#### ASSIGNMENT:
Work out how many lines in the data below contain "headphones", and state that count with nothing added.

[Object matching data]
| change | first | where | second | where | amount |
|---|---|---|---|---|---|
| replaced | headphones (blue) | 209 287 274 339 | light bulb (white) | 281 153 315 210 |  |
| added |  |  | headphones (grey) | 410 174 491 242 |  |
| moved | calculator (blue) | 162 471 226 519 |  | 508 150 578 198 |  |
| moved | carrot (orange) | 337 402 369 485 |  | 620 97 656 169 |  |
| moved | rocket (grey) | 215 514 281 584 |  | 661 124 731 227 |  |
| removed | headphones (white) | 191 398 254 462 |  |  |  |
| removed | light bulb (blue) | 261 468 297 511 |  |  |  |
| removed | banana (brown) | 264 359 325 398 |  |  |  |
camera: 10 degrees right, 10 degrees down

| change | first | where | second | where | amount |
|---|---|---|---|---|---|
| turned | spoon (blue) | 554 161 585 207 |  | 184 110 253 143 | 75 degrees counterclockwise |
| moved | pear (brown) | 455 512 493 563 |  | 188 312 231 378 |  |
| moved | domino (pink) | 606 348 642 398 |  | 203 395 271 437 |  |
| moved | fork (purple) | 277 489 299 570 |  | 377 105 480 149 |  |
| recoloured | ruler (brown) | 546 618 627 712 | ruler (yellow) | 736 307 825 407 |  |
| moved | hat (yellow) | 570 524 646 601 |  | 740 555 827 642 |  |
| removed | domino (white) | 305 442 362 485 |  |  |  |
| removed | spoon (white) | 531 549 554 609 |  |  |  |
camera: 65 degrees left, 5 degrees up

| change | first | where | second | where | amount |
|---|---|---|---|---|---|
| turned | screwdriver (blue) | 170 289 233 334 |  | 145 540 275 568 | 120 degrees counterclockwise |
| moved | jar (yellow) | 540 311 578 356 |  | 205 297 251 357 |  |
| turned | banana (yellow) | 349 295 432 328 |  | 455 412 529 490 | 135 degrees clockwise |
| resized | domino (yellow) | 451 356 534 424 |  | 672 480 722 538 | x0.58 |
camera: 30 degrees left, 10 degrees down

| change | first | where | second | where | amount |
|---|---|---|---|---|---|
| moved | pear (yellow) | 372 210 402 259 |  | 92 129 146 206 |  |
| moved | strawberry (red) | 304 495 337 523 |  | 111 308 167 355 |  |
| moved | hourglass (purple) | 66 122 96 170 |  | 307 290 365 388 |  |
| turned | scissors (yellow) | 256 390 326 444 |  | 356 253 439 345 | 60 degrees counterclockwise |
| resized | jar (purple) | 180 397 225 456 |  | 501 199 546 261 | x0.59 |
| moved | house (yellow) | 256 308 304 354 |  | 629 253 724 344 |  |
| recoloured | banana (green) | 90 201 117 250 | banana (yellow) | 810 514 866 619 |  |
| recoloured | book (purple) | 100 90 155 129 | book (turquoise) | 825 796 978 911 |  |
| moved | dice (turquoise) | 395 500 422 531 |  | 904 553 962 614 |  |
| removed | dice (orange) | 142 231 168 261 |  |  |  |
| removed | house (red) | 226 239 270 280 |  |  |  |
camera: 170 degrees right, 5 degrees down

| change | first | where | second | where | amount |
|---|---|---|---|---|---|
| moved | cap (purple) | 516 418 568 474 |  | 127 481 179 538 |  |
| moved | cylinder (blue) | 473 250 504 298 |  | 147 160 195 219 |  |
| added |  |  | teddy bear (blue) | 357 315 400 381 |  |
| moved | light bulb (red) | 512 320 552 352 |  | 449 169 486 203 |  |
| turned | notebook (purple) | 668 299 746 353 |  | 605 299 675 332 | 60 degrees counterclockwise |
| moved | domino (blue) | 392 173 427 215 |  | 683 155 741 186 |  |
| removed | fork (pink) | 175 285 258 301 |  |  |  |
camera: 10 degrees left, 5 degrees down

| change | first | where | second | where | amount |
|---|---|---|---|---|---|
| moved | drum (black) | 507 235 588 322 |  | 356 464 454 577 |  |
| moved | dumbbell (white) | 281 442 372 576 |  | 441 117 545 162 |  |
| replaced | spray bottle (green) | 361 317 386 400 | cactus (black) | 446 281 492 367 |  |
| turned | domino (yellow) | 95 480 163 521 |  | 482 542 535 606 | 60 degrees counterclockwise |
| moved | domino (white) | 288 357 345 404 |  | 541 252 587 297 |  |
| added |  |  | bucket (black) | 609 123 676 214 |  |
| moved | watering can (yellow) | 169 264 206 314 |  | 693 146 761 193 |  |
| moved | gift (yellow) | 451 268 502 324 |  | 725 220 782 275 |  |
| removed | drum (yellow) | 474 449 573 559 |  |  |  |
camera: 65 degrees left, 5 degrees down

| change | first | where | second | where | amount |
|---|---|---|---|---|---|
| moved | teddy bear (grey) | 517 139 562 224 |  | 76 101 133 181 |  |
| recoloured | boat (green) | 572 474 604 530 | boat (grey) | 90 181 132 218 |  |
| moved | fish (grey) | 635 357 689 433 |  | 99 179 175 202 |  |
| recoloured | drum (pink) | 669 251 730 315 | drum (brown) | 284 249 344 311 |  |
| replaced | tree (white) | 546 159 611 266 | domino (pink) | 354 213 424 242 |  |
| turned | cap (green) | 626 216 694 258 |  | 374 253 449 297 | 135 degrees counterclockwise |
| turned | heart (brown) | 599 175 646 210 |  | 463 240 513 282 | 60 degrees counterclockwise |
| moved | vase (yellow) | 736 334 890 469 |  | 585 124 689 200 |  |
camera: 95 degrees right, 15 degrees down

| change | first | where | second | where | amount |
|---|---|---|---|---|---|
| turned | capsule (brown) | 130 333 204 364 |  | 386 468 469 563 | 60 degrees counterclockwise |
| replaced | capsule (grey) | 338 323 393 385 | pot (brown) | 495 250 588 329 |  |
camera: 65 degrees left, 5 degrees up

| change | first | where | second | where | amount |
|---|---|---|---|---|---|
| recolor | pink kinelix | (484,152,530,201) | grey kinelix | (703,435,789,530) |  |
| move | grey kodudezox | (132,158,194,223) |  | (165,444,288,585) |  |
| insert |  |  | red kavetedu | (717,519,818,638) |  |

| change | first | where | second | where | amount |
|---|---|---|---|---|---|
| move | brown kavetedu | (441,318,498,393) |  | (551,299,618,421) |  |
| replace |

#### EXERCISE RESPONSE:
3